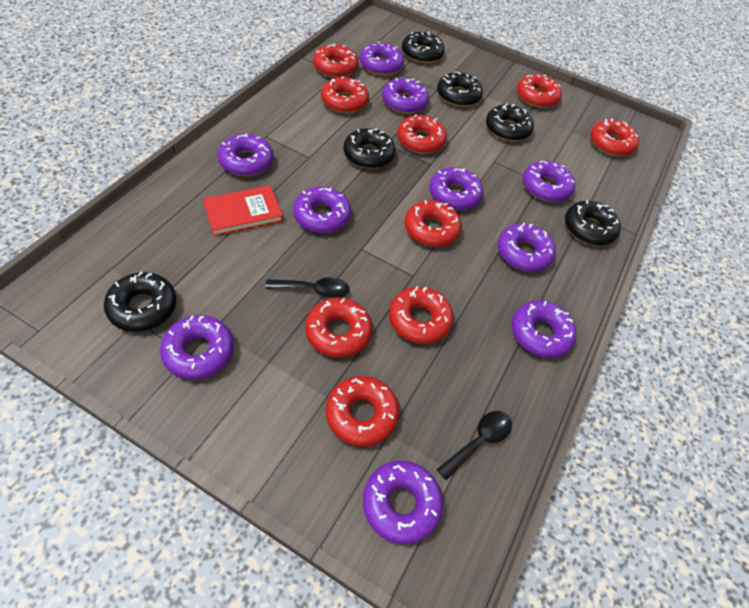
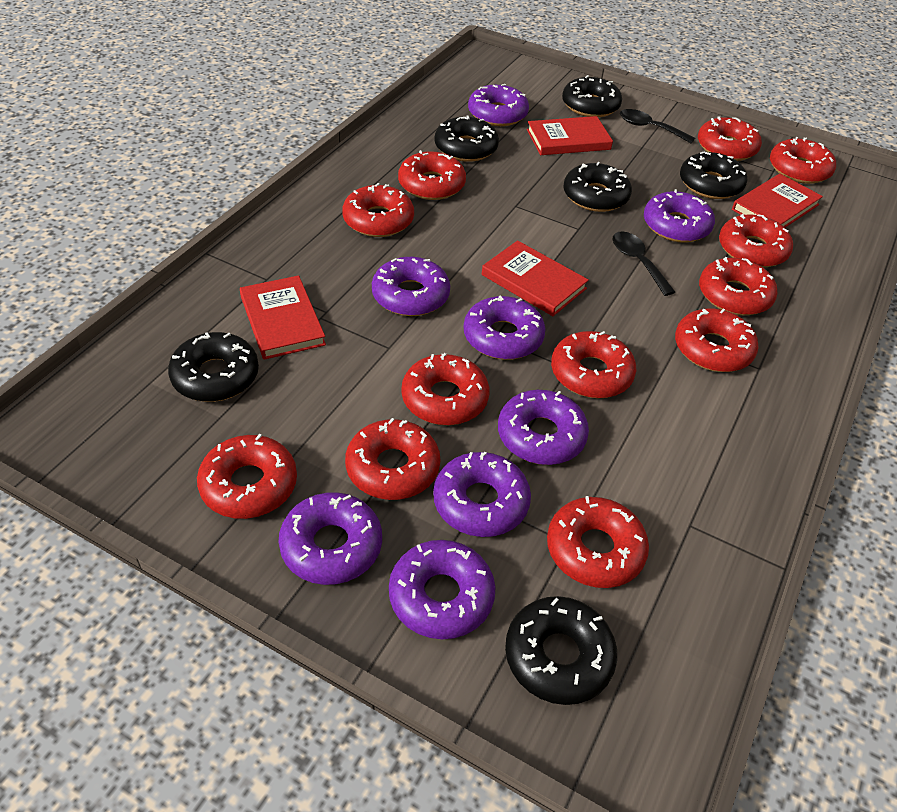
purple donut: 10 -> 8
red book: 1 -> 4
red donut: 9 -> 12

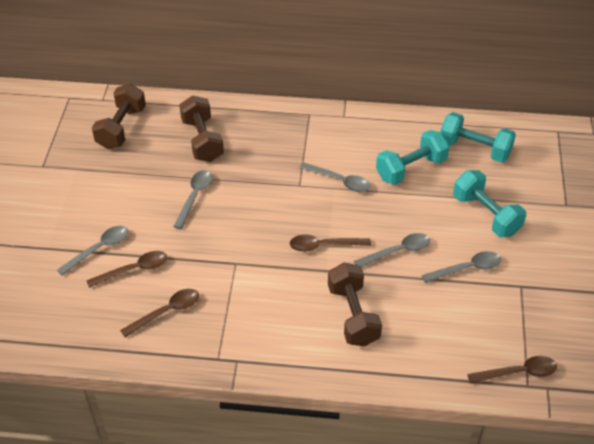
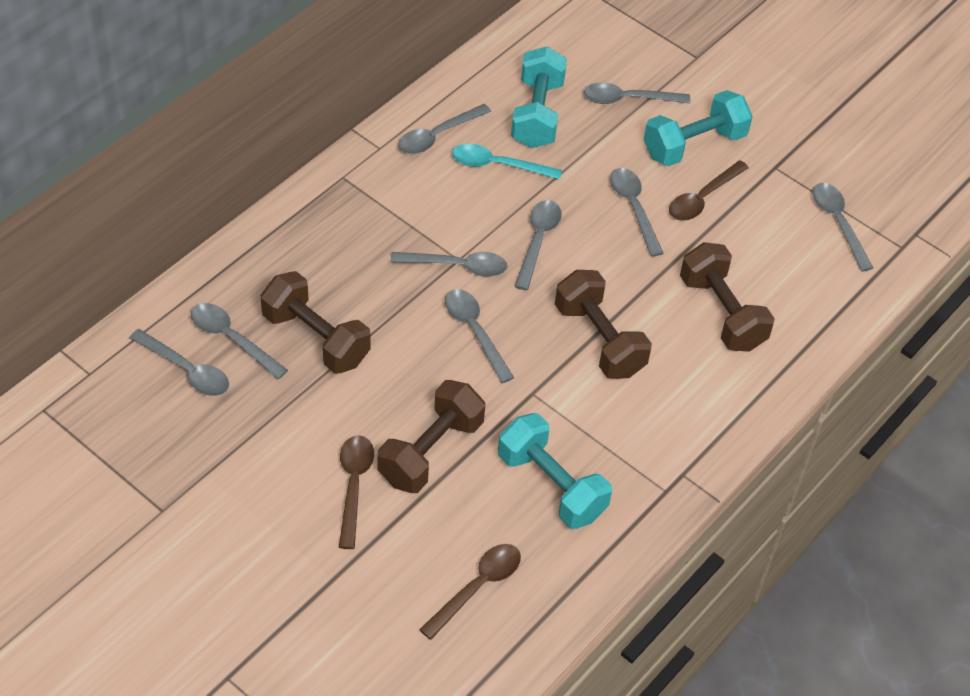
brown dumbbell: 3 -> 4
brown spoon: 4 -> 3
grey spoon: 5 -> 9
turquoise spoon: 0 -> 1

Prompt
Copy every line from the entries that contains the word "spoon".

Answer box
brown spoon: 4 -> 3
grey spoon: 5 -> 9
turquoise spoon: 0 -> 1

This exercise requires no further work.